* _THE DATA_:
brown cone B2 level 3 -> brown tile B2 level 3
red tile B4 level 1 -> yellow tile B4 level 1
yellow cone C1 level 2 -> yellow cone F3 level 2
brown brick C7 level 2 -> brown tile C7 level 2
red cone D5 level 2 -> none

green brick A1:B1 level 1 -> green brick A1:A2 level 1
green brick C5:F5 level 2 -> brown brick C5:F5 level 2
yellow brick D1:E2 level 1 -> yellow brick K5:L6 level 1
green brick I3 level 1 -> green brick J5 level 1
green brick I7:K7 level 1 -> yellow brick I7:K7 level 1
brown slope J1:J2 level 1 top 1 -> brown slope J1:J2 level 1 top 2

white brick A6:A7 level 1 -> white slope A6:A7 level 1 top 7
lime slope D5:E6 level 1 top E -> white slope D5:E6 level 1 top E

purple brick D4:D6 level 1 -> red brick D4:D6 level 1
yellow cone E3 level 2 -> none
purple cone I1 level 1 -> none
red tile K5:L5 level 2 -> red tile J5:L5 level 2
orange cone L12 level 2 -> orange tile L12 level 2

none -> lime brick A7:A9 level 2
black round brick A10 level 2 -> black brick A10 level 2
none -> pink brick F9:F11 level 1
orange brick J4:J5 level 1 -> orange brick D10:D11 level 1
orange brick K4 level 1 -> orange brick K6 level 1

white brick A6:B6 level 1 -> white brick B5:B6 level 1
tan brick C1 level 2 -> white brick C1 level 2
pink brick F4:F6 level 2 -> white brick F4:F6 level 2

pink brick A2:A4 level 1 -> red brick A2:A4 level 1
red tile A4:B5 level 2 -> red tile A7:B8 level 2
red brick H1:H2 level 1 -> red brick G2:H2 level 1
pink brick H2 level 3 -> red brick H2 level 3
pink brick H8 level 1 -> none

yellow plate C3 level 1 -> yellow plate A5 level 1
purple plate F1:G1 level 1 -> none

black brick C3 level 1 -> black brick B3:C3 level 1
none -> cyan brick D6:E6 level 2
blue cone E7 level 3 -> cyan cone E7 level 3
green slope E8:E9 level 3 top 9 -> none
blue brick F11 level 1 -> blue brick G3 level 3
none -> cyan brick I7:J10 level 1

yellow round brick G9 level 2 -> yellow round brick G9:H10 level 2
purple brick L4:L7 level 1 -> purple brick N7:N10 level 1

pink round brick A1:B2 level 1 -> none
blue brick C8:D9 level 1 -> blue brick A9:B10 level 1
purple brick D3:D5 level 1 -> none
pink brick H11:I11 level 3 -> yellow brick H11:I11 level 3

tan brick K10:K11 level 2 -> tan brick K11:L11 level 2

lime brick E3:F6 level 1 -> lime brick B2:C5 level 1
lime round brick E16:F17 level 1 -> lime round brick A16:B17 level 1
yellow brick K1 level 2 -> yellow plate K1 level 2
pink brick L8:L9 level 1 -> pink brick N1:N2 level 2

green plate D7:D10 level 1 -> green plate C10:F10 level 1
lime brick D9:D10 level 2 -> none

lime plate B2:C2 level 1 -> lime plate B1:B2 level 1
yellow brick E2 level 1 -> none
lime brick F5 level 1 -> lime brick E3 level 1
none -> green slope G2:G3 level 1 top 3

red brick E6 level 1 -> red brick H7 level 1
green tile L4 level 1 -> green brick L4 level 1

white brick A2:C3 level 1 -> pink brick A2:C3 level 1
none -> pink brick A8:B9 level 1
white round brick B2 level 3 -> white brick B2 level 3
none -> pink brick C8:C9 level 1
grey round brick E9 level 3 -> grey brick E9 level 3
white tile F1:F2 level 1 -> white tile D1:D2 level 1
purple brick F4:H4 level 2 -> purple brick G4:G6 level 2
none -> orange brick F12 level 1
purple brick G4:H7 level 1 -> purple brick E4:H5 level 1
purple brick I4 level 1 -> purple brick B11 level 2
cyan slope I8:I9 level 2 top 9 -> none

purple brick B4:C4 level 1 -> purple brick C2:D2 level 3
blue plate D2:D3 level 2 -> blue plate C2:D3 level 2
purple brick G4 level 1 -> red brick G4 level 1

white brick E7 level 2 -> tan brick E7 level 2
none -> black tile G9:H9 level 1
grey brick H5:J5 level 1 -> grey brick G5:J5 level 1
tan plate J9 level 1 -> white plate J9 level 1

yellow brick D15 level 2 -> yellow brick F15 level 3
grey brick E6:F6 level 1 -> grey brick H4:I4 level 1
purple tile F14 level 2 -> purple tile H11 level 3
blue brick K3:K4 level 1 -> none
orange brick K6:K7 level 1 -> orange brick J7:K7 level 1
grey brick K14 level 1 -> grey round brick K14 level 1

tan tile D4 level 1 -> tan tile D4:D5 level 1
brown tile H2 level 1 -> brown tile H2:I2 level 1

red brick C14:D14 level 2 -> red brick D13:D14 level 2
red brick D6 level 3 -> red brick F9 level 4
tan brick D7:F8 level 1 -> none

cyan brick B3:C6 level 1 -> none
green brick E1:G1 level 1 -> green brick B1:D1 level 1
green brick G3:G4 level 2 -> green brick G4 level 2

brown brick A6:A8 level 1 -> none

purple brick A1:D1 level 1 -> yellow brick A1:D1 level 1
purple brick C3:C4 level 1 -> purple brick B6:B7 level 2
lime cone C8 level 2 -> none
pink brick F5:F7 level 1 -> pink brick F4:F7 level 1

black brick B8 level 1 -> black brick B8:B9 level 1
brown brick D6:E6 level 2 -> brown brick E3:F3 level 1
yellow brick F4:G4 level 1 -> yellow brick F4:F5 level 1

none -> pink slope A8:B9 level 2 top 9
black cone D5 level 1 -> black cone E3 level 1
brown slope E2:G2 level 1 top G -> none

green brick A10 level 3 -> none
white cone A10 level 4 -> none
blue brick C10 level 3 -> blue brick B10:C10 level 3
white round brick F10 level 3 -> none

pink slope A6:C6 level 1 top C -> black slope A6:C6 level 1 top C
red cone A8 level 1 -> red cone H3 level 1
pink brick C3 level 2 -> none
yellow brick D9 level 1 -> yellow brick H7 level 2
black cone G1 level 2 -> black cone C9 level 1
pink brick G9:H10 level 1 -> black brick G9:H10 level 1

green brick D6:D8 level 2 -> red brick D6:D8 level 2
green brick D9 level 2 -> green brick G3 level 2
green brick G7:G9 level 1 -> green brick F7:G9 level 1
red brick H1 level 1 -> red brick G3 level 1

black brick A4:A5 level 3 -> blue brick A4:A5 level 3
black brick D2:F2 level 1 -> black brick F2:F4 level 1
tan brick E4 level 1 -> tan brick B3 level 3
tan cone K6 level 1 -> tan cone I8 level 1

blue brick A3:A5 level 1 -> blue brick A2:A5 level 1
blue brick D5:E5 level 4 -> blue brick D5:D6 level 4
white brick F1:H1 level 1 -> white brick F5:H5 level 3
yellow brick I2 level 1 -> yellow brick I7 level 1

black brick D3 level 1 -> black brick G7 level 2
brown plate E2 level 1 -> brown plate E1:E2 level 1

* _EXERCISE GOAL_: Could you set down, word for word, only the lines above from the line with "lime round brick E16:F17" to the line with "yellow brick E2 level 1 -> none", including both?

* _TASK OUTPUT_:
lime round brick E16:F17 level 1 -> lime round brick A16:B17 level 1
yellow brick K1 level 2 -> yellow plate K1 level 2
pink brick L8:L9 level 1 -> pink brick N1:N2 level 2

green plate D7:D10 level 1 -> green plate C10:F10 level 1
lime brick D9:D10 level 2 -> none

lime plate B2:C2 level 1 -> lime plate B1:B2 level 1
yellow brick E2 level 1 -> none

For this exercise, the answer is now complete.